Could you repeat, word for word, only the lines from the one containing "L3: 470uH (VCC, n6) -> 100uH (VCC, n6)" through the final line of the records below?

[Collection entries]
★ ★ ★ ★ ★ ★ ★
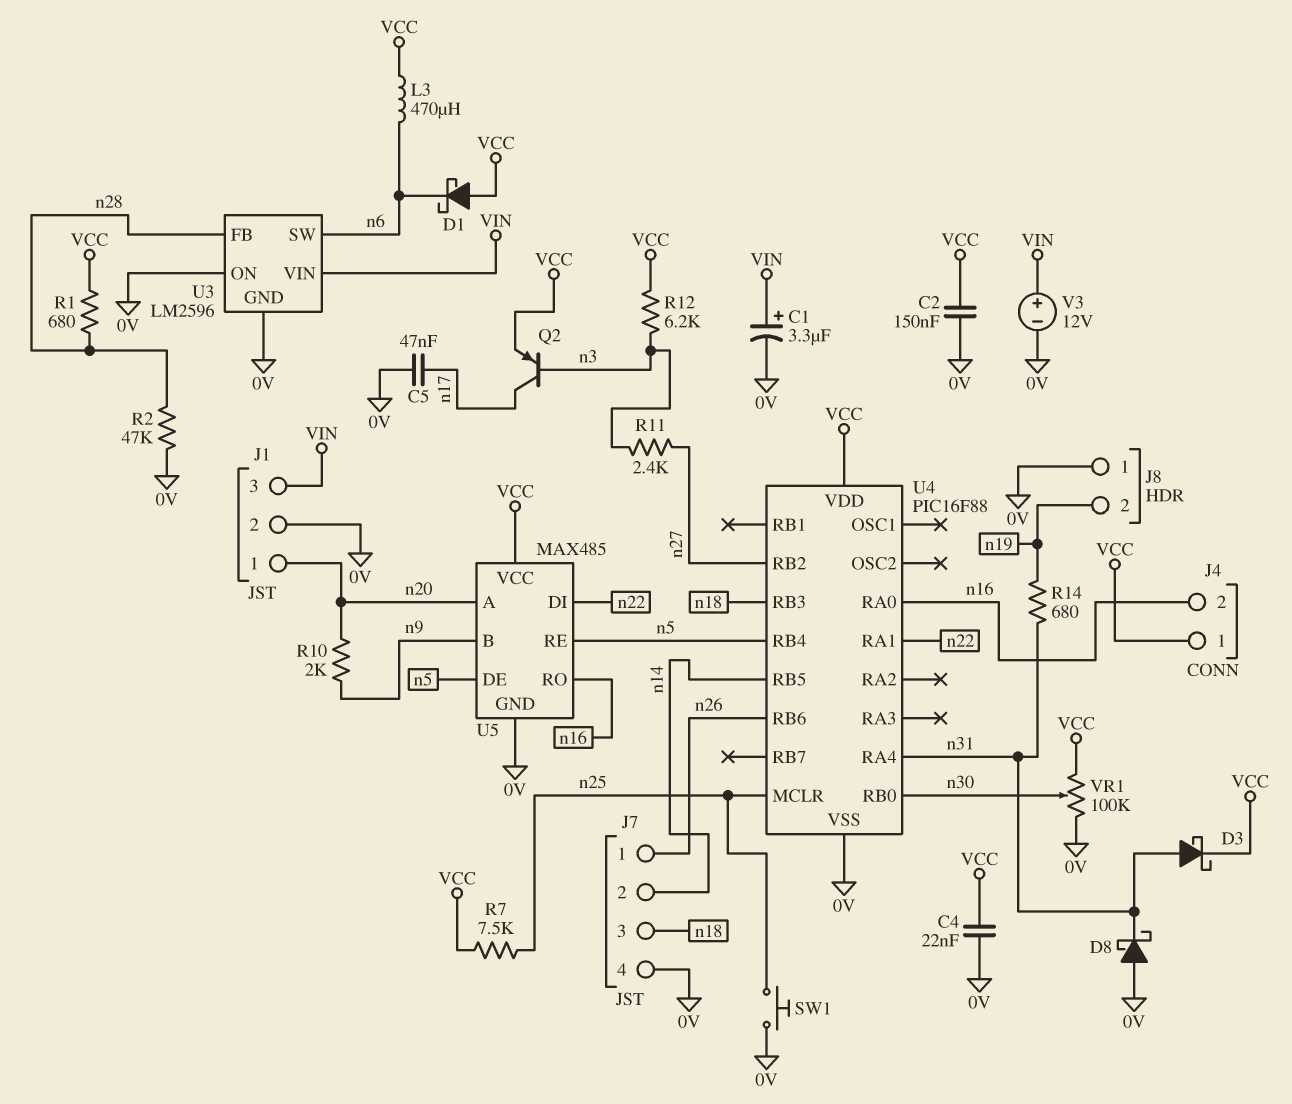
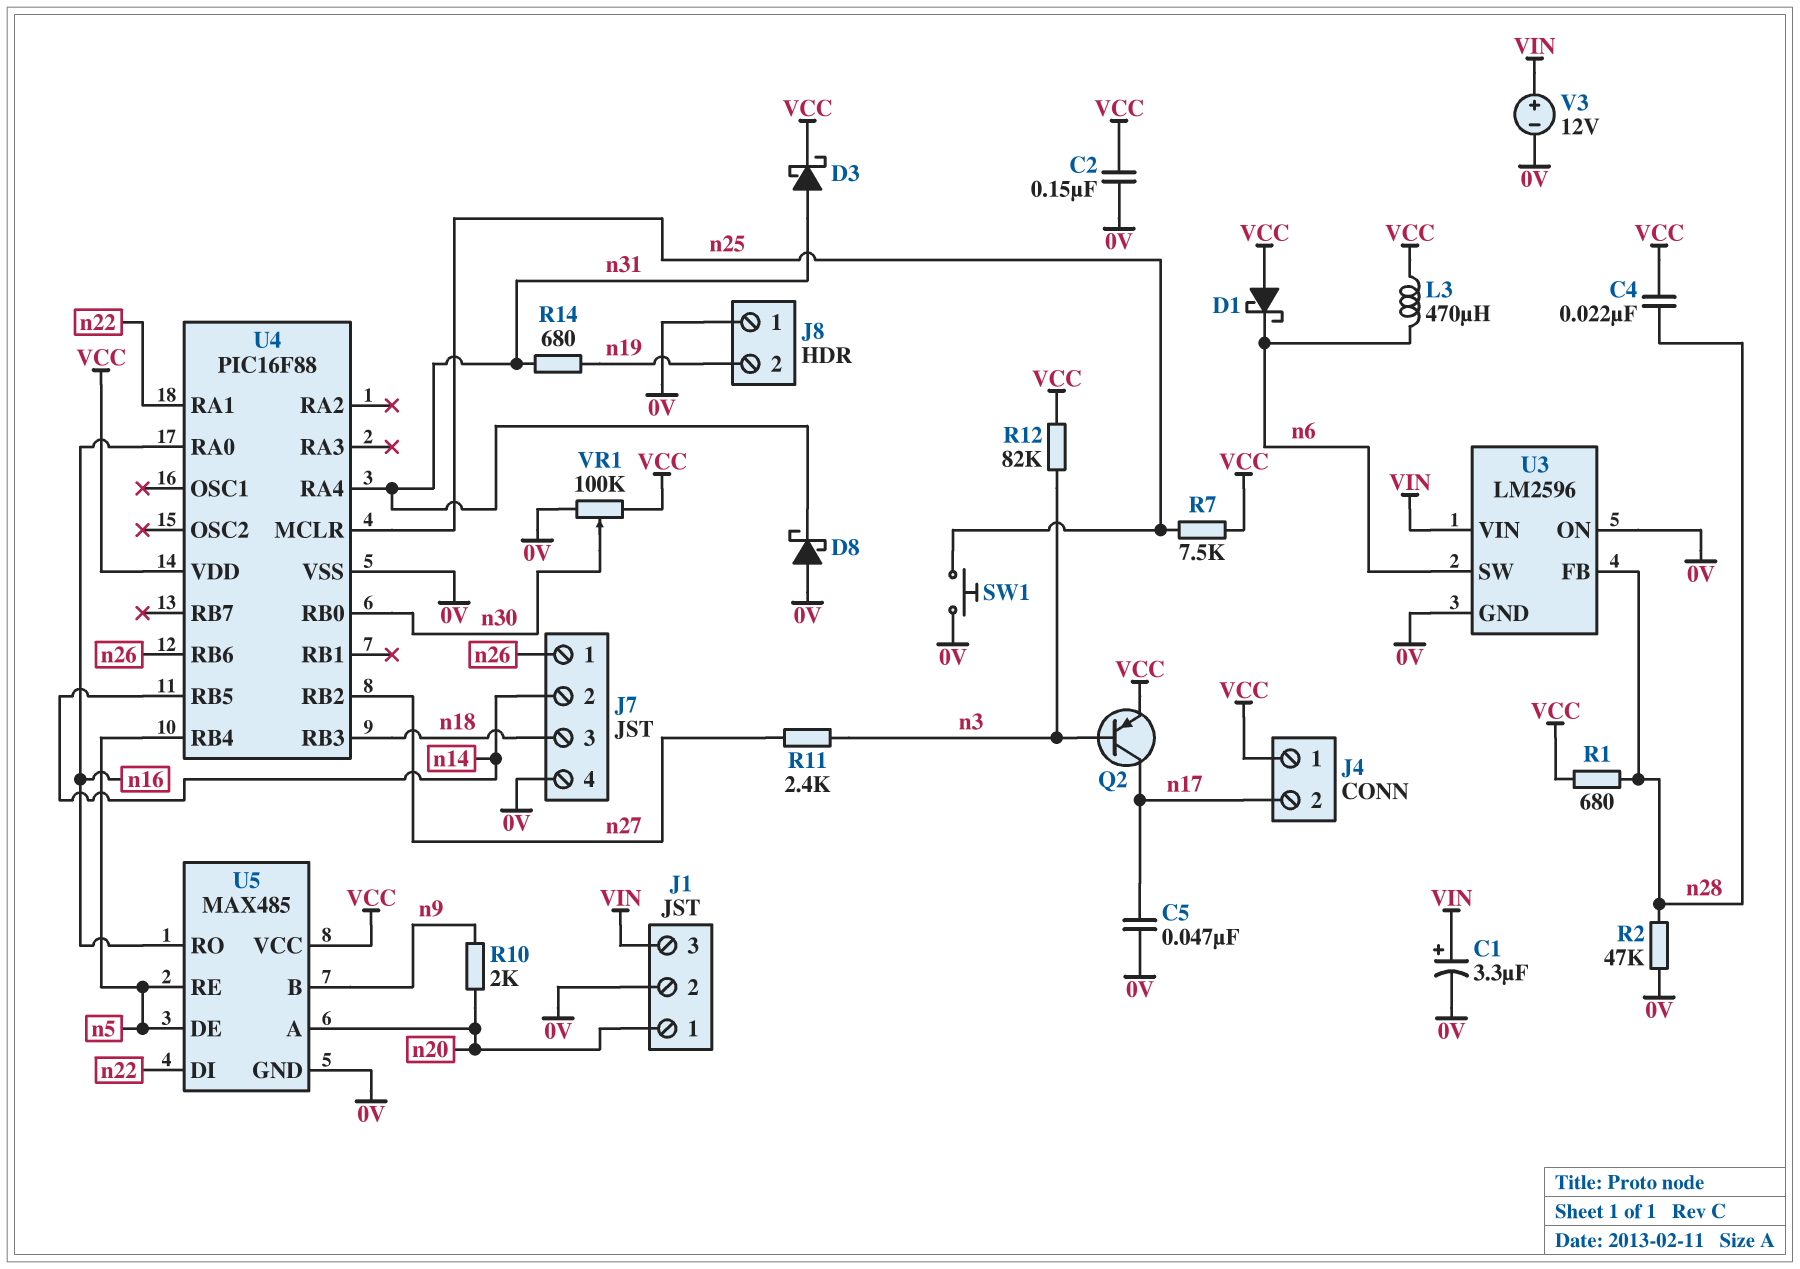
C4: 22nF (0V, VCC) -> 22nF (VCC, n28)
J4 pin 2: n16 -> n17
R12: 6.2k (VCC, n3) -> 82k (VCC, n3)

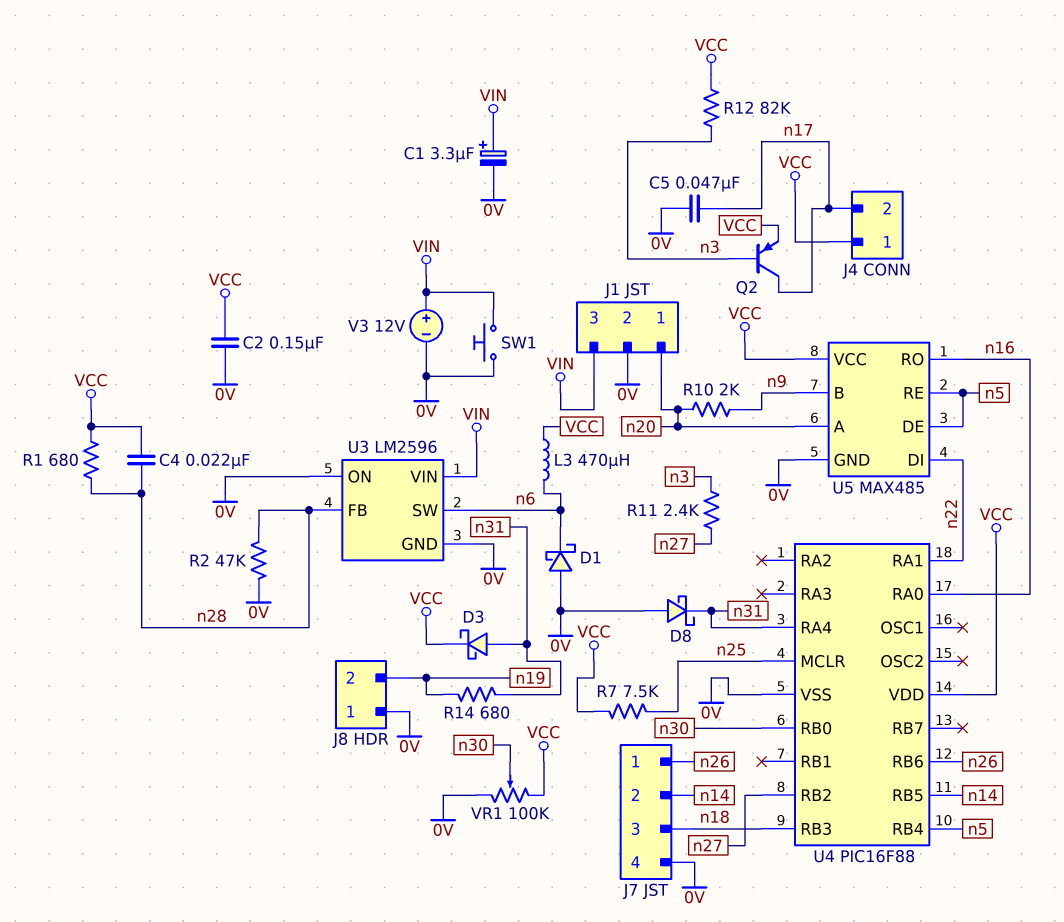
D1: schottky (A VCC, K n6) -> schottky (A 0V, K n6)
SW1: button (0V, n25) -> button (0V, VIN)

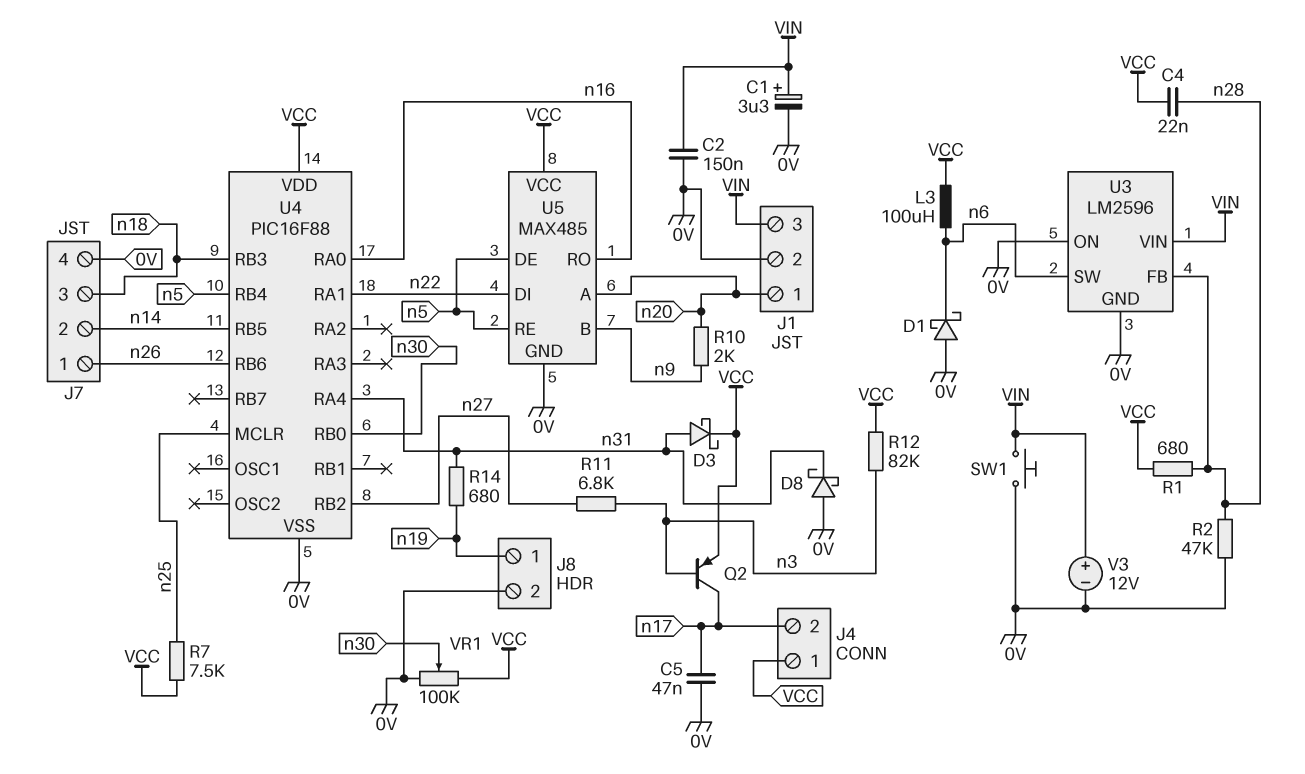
C2: 150nF (0V, VCC) -> 150nF (0V, VIN)
J8 pin 1: 0V -> n19
J8 pin 2: n19 -> 0V
L3: 470uH (VCC, n6) -> 100uH (VCC, n6)
R11: 2.4k (n3, n27) -> 6.8k (n3, n27)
★ ★ ★ ★ ★ ★ ★
# [RESULT FOR THIS TASK]
L3: 470uH (VCC, n6) -> 100uH (VCC, n6)
R11: 2.4k (n3, n27) -> 6.8k (n3, n27)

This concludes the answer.